**TASK**
Begin with the first line of the entries below. Copy each line exactly, stopping after the one that contains "none -> tan cone C1 level 1".

(Scene difference descriptions)
• • • • • • •

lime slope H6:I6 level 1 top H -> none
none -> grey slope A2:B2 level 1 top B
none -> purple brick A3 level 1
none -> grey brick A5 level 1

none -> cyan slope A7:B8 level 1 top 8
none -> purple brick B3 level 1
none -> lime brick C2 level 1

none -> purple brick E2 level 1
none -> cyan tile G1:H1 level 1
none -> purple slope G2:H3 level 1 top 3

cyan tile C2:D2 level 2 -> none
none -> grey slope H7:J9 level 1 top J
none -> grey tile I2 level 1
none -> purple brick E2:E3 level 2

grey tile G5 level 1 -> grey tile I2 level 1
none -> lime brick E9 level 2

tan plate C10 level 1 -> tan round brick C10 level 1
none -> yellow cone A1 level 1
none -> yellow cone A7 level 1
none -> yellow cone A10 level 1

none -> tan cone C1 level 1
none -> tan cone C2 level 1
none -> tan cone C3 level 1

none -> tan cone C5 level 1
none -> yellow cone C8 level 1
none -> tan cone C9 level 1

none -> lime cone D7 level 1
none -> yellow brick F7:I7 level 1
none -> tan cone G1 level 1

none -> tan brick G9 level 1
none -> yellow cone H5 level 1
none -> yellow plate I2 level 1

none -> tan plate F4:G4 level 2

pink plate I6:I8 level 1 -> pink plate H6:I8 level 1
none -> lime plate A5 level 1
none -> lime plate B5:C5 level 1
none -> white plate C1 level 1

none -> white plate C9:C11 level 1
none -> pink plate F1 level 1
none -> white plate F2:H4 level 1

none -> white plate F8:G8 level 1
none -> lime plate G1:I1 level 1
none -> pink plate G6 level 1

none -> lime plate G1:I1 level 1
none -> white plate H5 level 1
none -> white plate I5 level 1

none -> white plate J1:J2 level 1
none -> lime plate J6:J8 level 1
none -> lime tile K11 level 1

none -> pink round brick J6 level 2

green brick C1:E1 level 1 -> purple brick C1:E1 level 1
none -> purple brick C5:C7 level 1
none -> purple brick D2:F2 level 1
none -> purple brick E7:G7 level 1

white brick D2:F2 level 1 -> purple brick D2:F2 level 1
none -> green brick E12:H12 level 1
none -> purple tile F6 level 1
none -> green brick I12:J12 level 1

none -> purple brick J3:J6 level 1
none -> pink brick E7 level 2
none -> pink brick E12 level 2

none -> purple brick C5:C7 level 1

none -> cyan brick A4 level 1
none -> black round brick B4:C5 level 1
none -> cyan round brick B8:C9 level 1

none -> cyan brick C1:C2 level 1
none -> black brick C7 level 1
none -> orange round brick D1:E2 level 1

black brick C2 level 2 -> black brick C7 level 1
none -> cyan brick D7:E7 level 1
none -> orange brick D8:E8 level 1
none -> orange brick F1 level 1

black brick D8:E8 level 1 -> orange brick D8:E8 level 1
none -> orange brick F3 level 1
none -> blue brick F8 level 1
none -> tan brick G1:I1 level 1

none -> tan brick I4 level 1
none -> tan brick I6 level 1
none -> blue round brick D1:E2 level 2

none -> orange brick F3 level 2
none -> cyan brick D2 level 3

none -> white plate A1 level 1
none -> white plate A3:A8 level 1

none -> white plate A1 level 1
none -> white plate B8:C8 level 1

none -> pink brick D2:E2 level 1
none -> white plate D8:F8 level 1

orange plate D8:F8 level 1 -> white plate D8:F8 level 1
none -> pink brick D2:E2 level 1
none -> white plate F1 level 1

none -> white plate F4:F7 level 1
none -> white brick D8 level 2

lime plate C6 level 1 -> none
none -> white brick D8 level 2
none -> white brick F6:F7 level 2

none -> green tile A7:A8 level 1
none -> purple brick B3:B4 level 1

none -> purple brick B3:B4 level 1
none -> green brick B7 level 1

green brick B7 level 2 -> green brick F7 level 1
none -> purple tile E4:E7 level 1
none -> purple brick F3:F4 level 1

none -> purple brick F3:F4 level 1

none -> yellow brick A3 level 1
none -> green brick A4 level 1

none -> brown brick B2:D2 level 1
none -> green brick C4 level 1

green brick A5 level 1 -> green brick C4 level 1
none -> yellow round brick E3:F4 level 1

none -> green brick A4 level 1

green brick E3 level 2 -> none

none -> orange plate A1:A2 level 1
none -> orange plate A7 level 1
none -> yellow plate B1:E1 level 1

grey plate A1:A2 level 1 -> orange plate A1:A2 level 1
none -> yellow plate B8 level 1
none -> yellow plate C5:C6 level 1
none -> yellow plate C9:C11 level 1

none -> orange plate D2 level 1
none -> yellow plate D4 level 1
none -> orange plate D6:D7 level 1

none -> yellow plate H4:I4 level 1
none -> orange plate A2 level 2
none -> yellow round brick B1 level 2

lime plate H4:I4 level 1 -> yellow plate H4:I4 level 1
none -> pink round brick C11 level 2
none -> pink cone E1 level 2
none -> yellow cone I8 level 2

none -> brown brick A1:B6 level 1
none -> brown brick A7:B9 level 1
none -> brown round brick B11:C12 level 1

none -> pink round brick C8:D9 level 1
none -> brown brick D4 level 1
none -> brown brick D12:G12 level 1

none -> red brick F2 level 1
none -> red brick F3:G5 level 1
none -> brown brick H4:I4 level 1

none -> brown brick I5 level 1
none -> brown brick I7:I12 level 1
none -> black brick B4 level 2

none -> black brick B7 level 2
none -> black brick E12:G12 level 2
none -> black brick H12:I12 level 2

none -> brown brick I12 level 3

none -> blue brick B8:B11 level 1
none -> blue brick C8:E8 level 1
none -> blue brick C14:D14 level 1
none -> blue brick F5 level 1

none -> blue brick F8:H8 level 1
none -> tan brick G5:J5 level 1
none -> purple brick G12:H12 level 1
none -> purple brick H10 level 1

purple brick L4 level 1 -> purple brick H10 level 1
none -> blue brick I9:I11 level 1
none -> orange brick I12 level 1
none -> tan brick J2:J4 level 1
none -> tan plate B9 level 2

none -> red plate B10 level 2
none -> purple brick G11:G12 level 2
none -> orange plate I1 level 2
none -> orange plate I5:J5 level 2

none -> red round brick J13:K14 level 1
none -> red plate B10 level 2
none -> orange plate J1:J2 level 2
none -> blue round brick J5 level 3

• • • • • • •

**OUTPUT FOR THIS EXERCISE**
lime slope H6:I6 level 1 top H -> none
none -> grey slope A2:B2 level 1 top B
none -> purple brick A3 level 1
none -> grey brick A5 level 1

none -> cyan slope A7:B8 level 1 top 8
none -> purple brick B3 level 1
none -> lime brick C2 level 1

none -> purple brick E2 level 1
none -> cyan tile G1:H1 level 1
none -> purple slope G2:H3 level 1 top 3

cyan tile C2:D2 level 2 -> none
none -> grey slope H7:J9 level 1 top J
none -> grey tile I2 level 1
none -> purple brick E2:E3 level 2

grey tile G5 level 1 -> grey tile I2 level 1
none -> lime brick E9 level 2

tan plate C10 level 1 -> tan round brick C10 level 1
none -> yellow cone A1 level 1
none -> yellow cone A7 level 1
none -> yellow cone A10 level 1

none -> tan cone C1 level 1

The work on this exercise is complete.